Activity: Copy task. Retype the whole listing exactly, omitting any picture in it.

Source material:
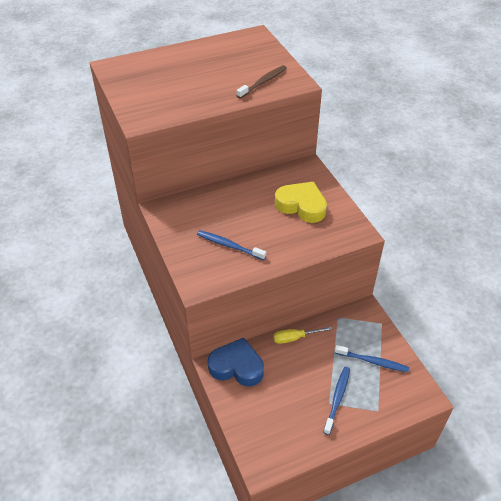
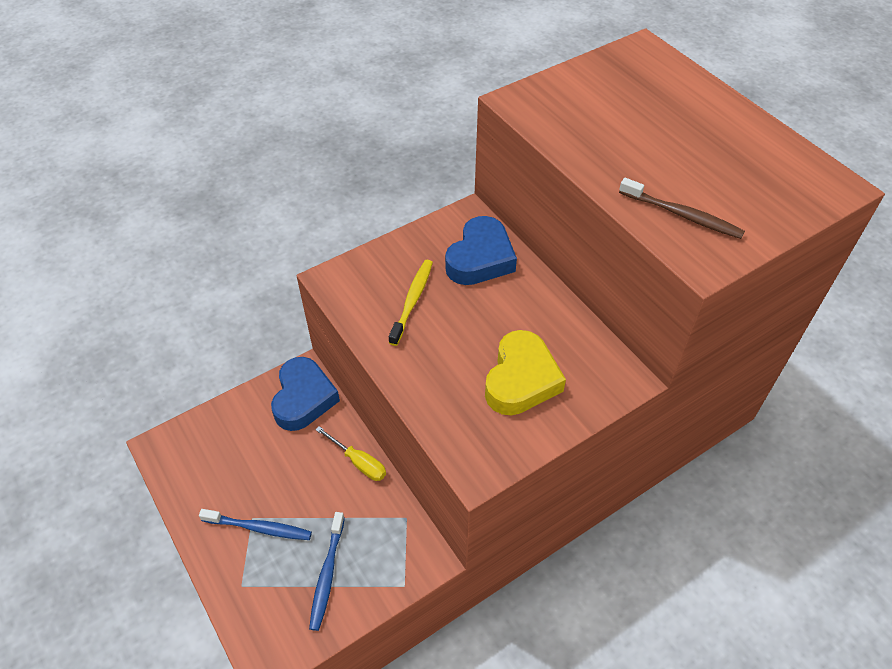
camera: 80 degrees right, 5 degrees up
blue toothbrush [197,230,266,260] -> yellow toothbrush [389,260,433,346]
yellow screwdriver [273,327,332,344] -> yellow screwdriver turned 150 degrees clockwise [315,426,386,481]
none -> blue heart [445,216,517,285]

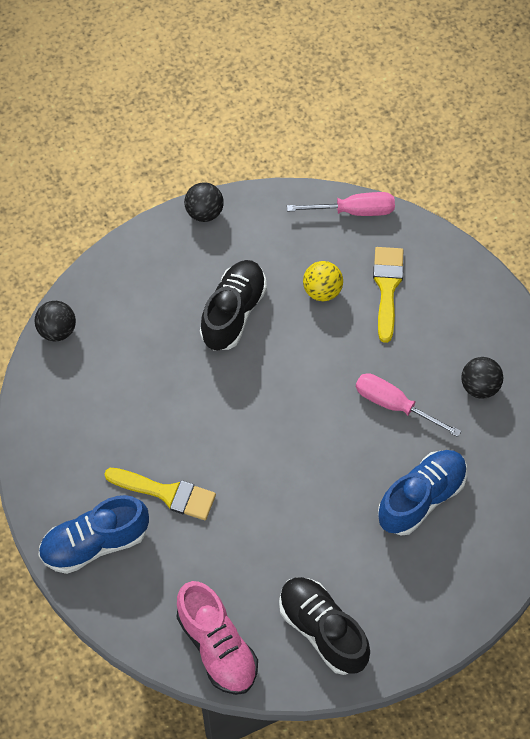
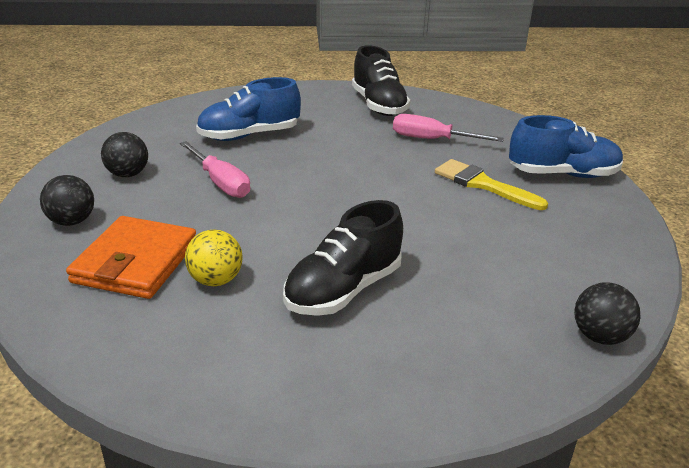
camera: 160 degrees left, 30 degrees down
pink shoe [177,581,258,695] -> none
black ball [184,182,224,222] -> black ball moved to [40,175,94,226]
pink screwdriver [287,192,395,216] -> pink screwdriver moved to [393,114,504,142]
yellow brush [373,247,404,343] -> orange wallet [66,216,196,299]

Response to this task:
camera: 80 degrees right, 5 degrees up
blue toothbrush [197,230,266,260] -> yellow toothbrush [389,260,433,346]
yellow screwdriver [273,327,332,344] -> yellow screwdriver turned 150 degrees clockwise [315,426,386,481]
none -> blue heart [445,216,517,285]

camera: 160 degrees left, 30 degrees down
pink shoe [177,581,258,695] -> none
black ball [184,182,224,222] -> black ball moved to [40,175,94,226]
pink screwdriver [287,192,395,216] -> pink screwdriver moved to [393,114,504,142]
yellow brush [373,247,404,343] -> orange wallet [66,216,196,299]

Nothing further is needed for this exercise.